• [Task]: State the number of lines in these records that include the word "orange", and add nothing to it.
[Extracted data]
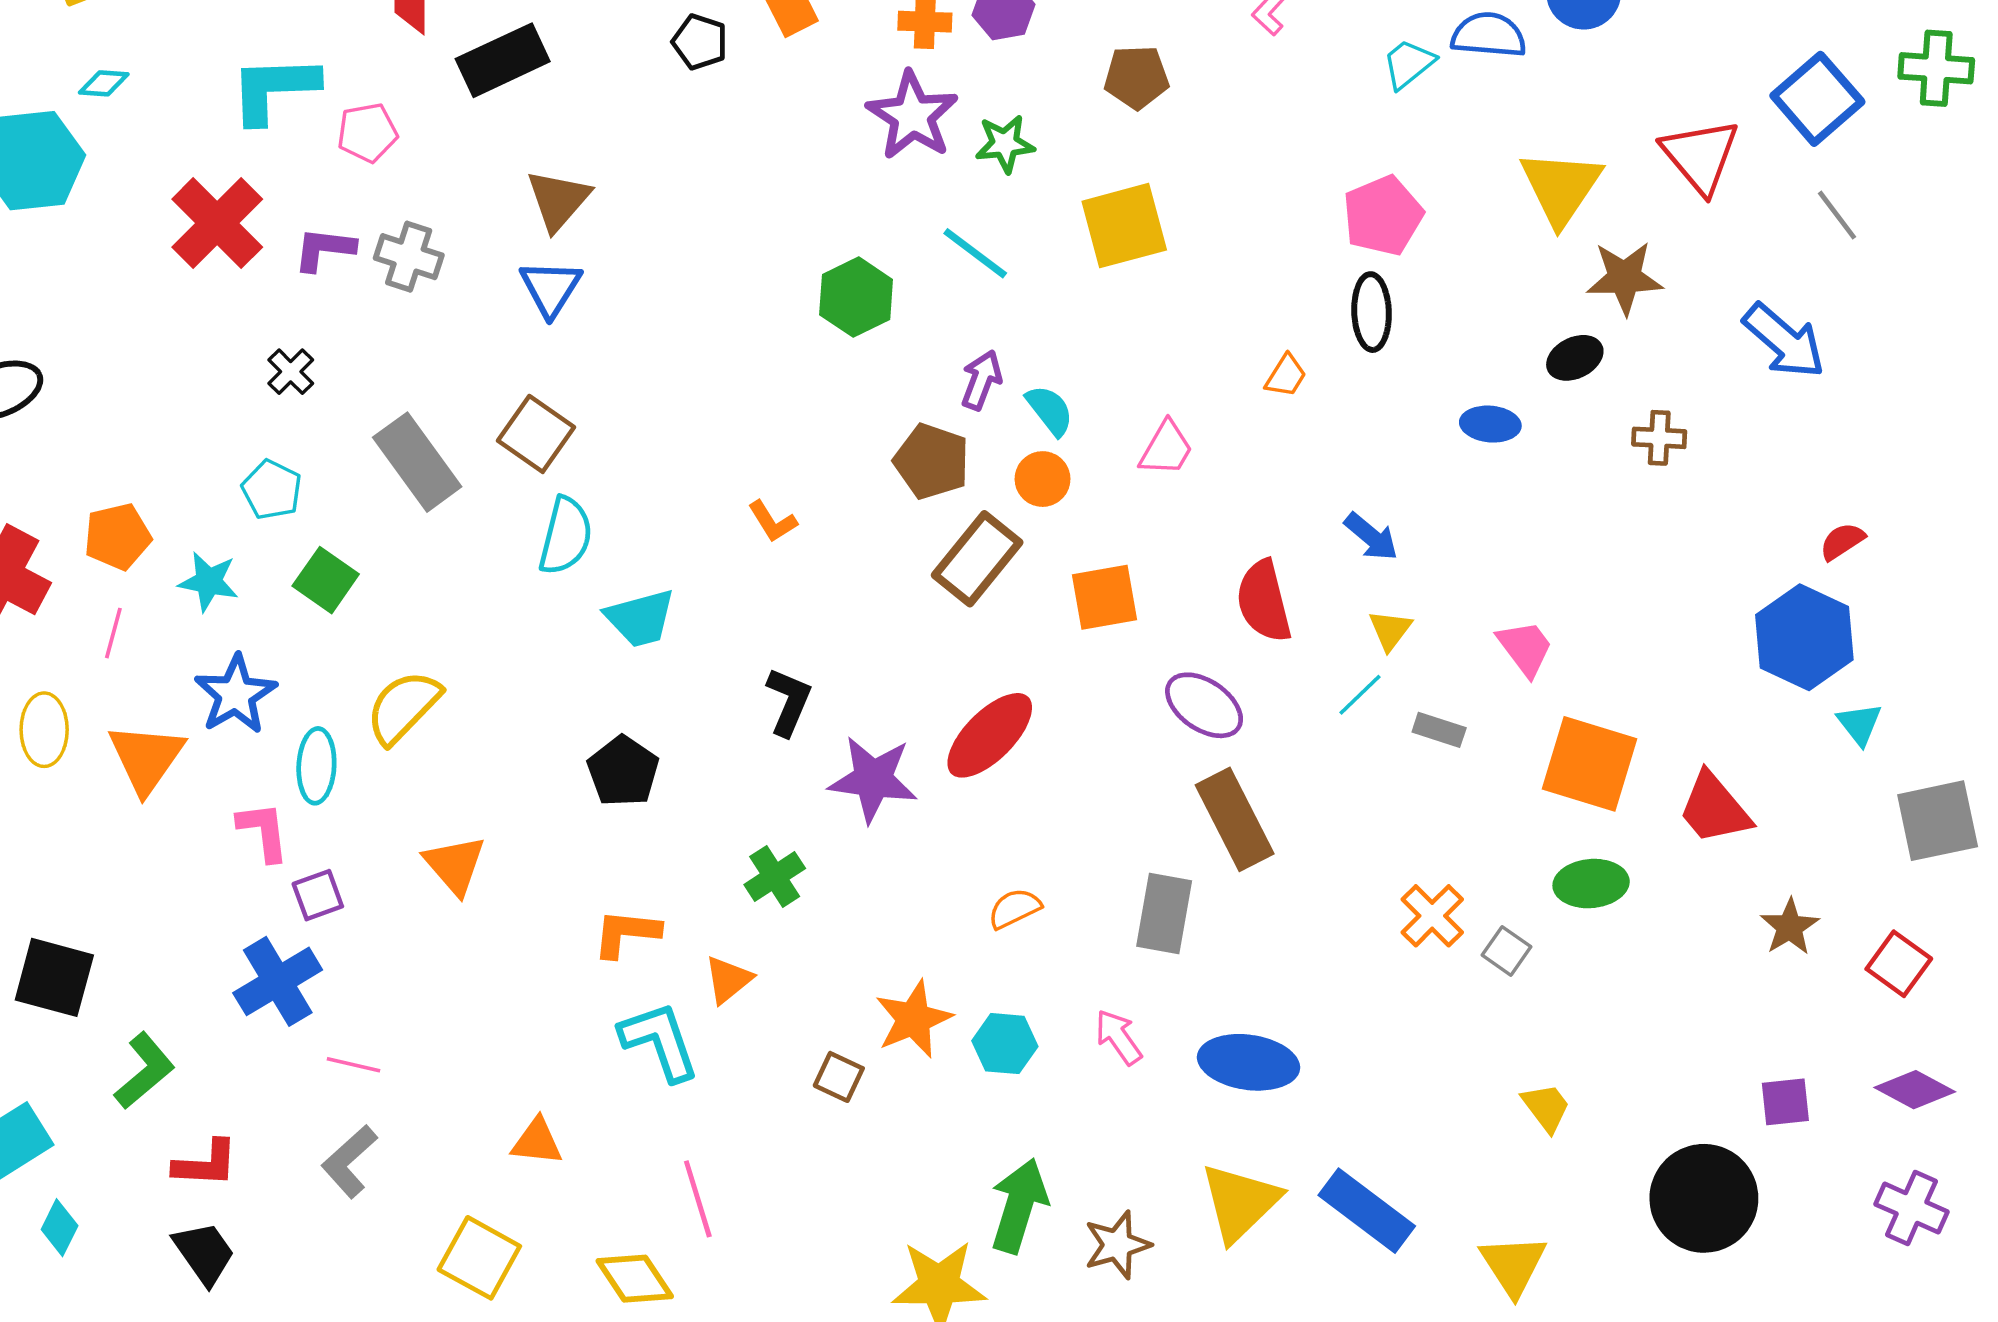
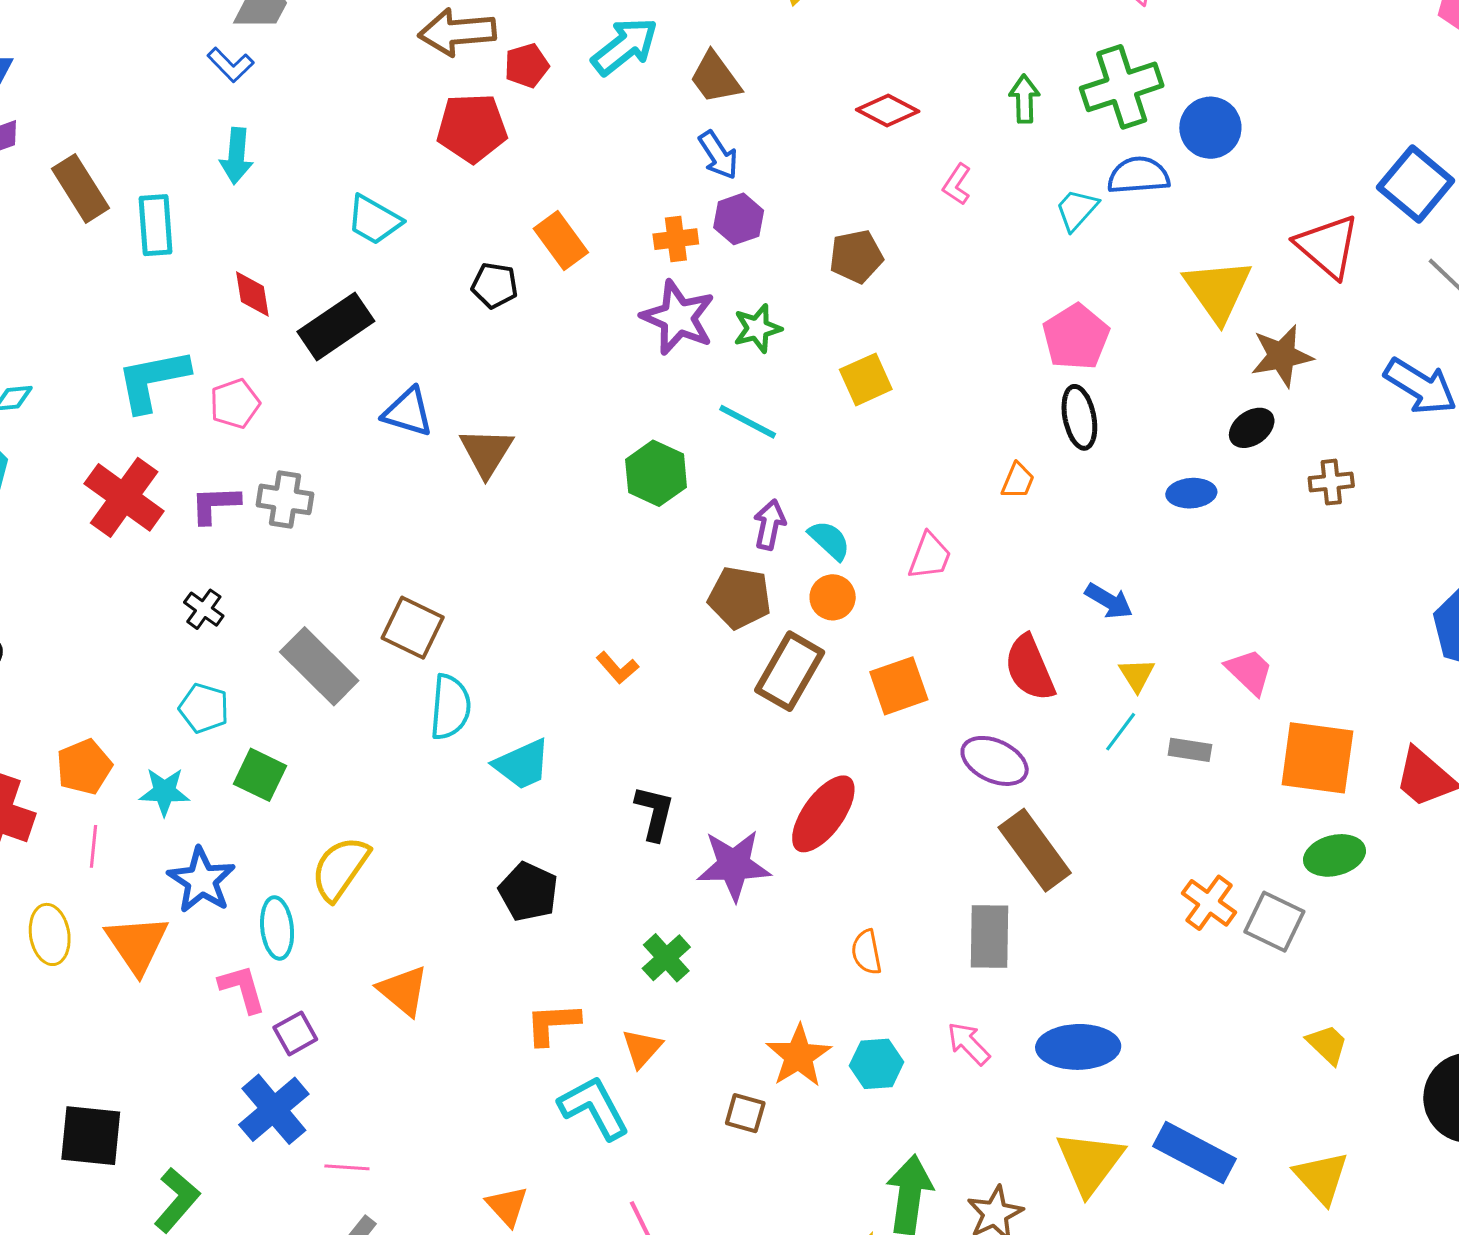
brown triangle: (558, 200) -> (486, 452), moved
yellow square: (1124, 226) -> (866, 379), size x0.7
blue triangle: (551, 288) -> (408, 412), moved, turned -36
orange semicircle: (1014, 908) -> (867, 952), turned -66
gray square: (1507, 951) -> (1274, 922), size x1.5
orange triangle: (537, 1142) -> (507, 1206), turned 51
[/Extracted data]
• [Result of this exercise]: 2